→ Entries from a collection:
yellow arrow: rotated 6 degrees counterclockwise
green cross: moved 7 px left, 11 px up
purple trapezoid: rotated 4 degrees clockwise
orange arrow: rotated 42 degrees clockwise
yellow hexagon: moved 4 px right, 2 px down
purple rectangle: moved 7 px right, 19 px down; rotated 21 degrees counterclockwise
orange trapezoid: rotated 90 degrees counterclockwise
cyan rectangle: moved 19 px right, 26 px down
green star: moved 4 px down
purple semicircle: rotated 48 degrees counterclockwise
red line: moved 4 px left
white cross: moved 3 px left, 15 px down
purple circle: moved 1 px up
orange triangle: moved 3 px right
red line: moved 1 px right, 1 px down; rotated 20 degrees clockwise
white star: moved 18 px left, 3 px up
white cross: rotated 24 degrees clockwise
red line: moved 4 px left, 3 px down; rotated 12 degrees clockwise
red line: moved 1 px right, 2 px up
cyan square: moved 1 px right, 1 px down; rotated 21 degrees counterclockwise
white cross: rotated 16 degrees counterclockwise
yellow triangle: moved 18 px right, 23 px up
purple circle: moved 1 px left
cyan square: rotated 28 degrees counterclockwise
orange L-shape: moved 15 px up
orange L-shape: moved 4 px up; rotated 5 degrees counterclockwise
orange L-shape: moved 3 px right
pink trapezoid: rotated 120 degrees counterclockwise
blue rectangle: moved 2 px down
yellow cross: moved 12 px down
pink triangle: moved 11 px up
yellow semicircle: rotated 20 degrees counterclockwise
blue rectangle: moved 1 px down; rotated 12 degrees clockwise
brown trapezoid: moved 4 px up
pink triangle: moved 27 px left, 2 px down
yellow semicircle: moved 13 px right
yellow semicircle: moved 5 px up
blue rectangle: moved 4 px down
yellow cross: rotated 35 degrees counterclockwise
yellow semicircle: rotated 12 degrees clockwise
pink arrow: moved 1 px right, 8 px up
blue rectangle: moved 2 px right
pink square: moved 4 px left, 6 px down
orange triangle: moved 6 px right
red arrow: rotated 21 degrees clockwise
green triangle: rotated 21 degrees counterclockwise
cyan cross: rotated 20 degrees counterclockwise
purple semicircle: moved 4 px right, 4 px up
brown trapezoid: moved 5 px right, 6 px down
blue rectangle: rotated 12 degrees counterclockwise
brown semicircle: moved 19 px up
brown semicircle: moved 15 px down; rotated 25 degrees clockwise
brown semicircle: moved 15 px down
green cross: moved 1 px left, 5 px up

→ Work to complete: Convert all of the entries above into a single numbered list, leaving out any blank lines.

→ Exercise result:
1. yellow arrow: rotated 6 degrees counterclockwise
2. green cross: moved 7 px left, 11 px up
3. purple trapezoid: rotated 4 degrees clockwise
4. orange arrow: rotated 42 degrees clockwise
5. yellow hexagon: moved 4 px right, 2 px down
6. purple rectangle: moved 7 px right, 19 px down; rotated 21 degrees counterclockwise
7. orange trapezoid: rotated 90 degrees counterclockwise
8. cyan rectangle: moved 19 px right, 26 px down
9. green star: moved 4 px down
10. purple semicircle: rotated 48 degrees counterclockwise
11. red line: moved 4 px left
12. white cross: moved 3 px left, 15 px down
13. purple circle: moved 1 px up
14. orange triangle: moved 3 px right
15. red line: moved 1 px right, 1 px down; rotated 20 degrees clockwise
16. white star: moved 18 px left, 3 px up
17. white cross: rotated 24 degrees clockwise
18. red line: moved 4 px left, 3 px down; rotated 12 degrees clockwise
19. red line: moved 1 px right, 2 px up
20. cyan square: moved 1 px right, 1 px down; rotated 21 degrees counterclockwise
21. white cross: rotated 16 degrees counterclockwise
22. yellow triangle: moved 18 px right, 23 px up
23. purple circle: moved 1 px left
24. cyan square: rotated 28 degrees counterclockwise
25. orange L-shape: moved 15 px up
26. orange L-shape: moved 4 px up; rotated 5 degrees counterclockwise
27. orange L-shape: moved 3 px right
28. pink trapezoid: rotated 120 degrees counterclockwise
29. blue rectangle: moved 2 px down
30. yellow cross: moved 12 px down
31. pink triangle: moved 11 px up
32. yellow semicircle: rotated 20 degrees counterclockwise
33. blue rectangle: moved 1 px down; rotated 12 degrees clockwise
34. brown trapezoid: moved 4 px up
35. pink triangle: moved 27 px left, 2 px down
36. yellow semicircle: moved 13 px right
37. yellow semicircle: moved 5 px up
38. blue rectangle: moved 4 px down
39. yellow cross: rotated 35 degrees counterclockwise
40. yellow semicircle: rotated 12 degrees clockwise
41. pink arrow: moved 1 px right, 8 px up
42. blue rectangle: moved 2 px right
43. pink square: moved 4 px left, 6 px down
44. orange triangle: moved 6 px right
45. red arrow: rotated 21 degrees clockwise
46. green triangle: rotated 21 degrees counterclockwise
47. cyan cross: rotated 20 degrees counterclockwise
48. purple semicircle: moved 4 px right, 4 px up
49. brown trapezoid: moved 5 px right, 6 px down
50. blue rectangle: rotated 12 degrees counterclockwise
51. brown semicircle: moved 19 px up
52. brown semicircle: moved 15 px down; rotated 25 degrees clockwise
53. brown semicircle: moved 15 px down
54. green cross: moved 1 px left, 5 px up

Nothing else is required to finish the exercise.